Shape position updates
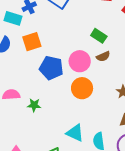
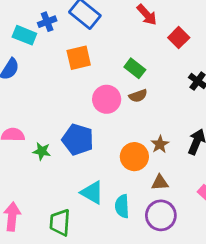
orange square: (32, 42) -> (79, 58), moved
blue pentagon: (51, 68) -> (78, 139), moved
orange circle: (82, 88) -> (134, 157), moved

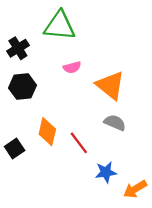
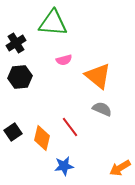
orange diamond: (47, 132) -> (42, 138), moved
blue star: (106, 172) -> (64, 166), moved

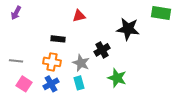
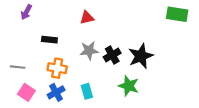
purple arrow: (16, 13) -> (26, 12), moved
black star: (128, 29) -> (141, 56), moved, turned -30
black rectangle: (58, 39) -> (49, 40), moved
gray star: (81, 63) -> (89, 51), moved, turned -30

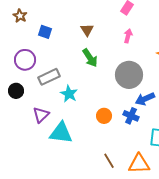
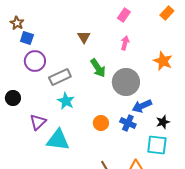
blue square: (45, 32) -> (27, 38), moved
green arrow: (90, 58) -> (98, 68), moved
purple circle: (25, 60) -> (35, 61), moved
gray rectangle: (49, 77) -> (60, 77), moved

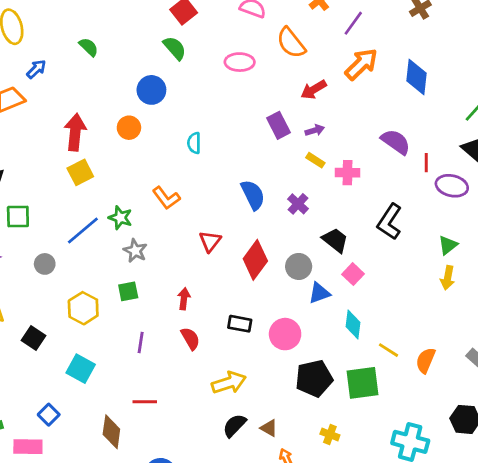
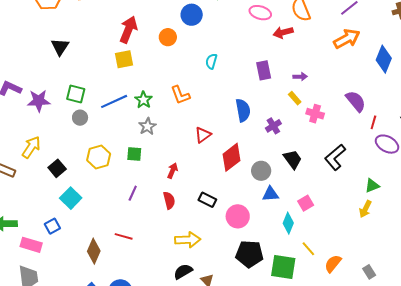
red arrow: (314, 90) -> (283, 32), moved
purple rectangle: (278, 125) -> (264, 70), moved
green square: (18, 217) -> (76, 94), moved
pink square: (353, 274) -> (306, 203), moved
cyan square: (81, 369) -> (71, 198), moved

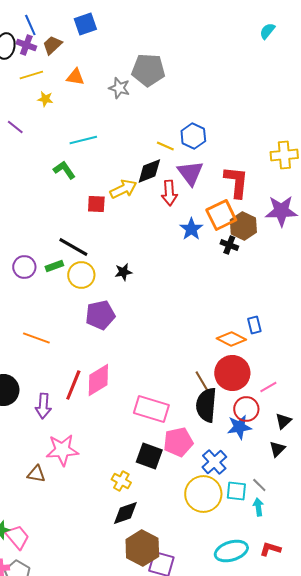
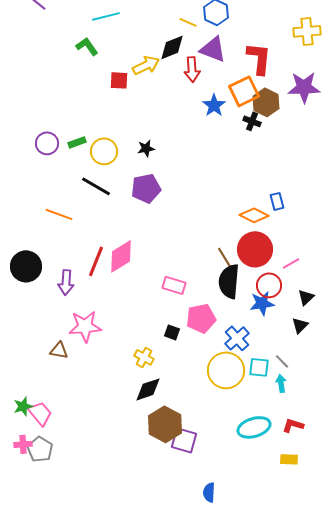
purple triangle: (190, 173) -> (213, 49), turned -32
black line: (73, 247) -> (96, 186), moved
purple pentagon: (100, 315) -> (146, 188), moved
pink rectangle: (151, 409) -> (174, 285), size x0.7
black square: (149, 456) -> (172, 332), size x0.6

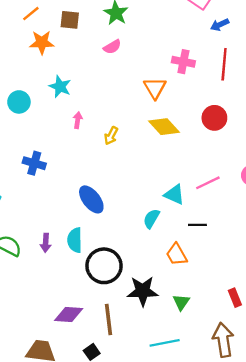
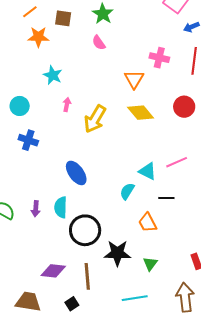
pink semicircle: (112, 47) -> (99, 43), turned 84
cyan circle: (19, 102) -> (20, 106), moved
yellow arrow: (111, 136) -> (95, 119), size x1.8

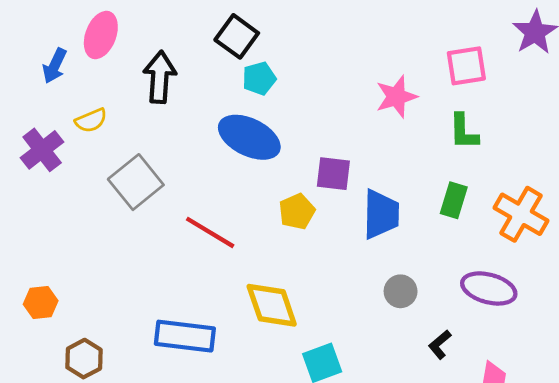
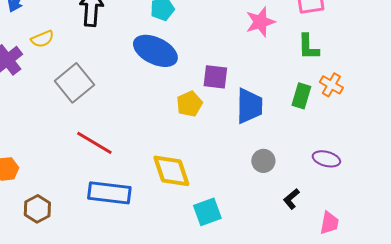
orange cross: (521, 214) -> (331, 85), moved, size x0.6
red line: (210, 232) -> (94, 143), moved
purple ellipse: (489, 288) -> (326, 159), size x0.7

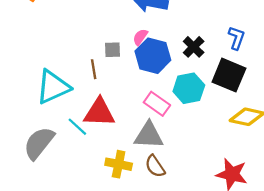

**What to do:**
Whenever a line in the records contains the word "purple", copy that line.

**Finished task:**
purple arrow: (16, 13) -> (26, 12), moved
purple circle: (25, 60) -> (35, 61), moved
purple rectangle: (278, 125) -> (264, 70), moved
purple triangle: (190, 173) -> (213, 49), turned -32
purple pentagon: (100, 315) -> (146, 188), moved
purple ellipse: (489, 288) -> (326, 159), size x0.7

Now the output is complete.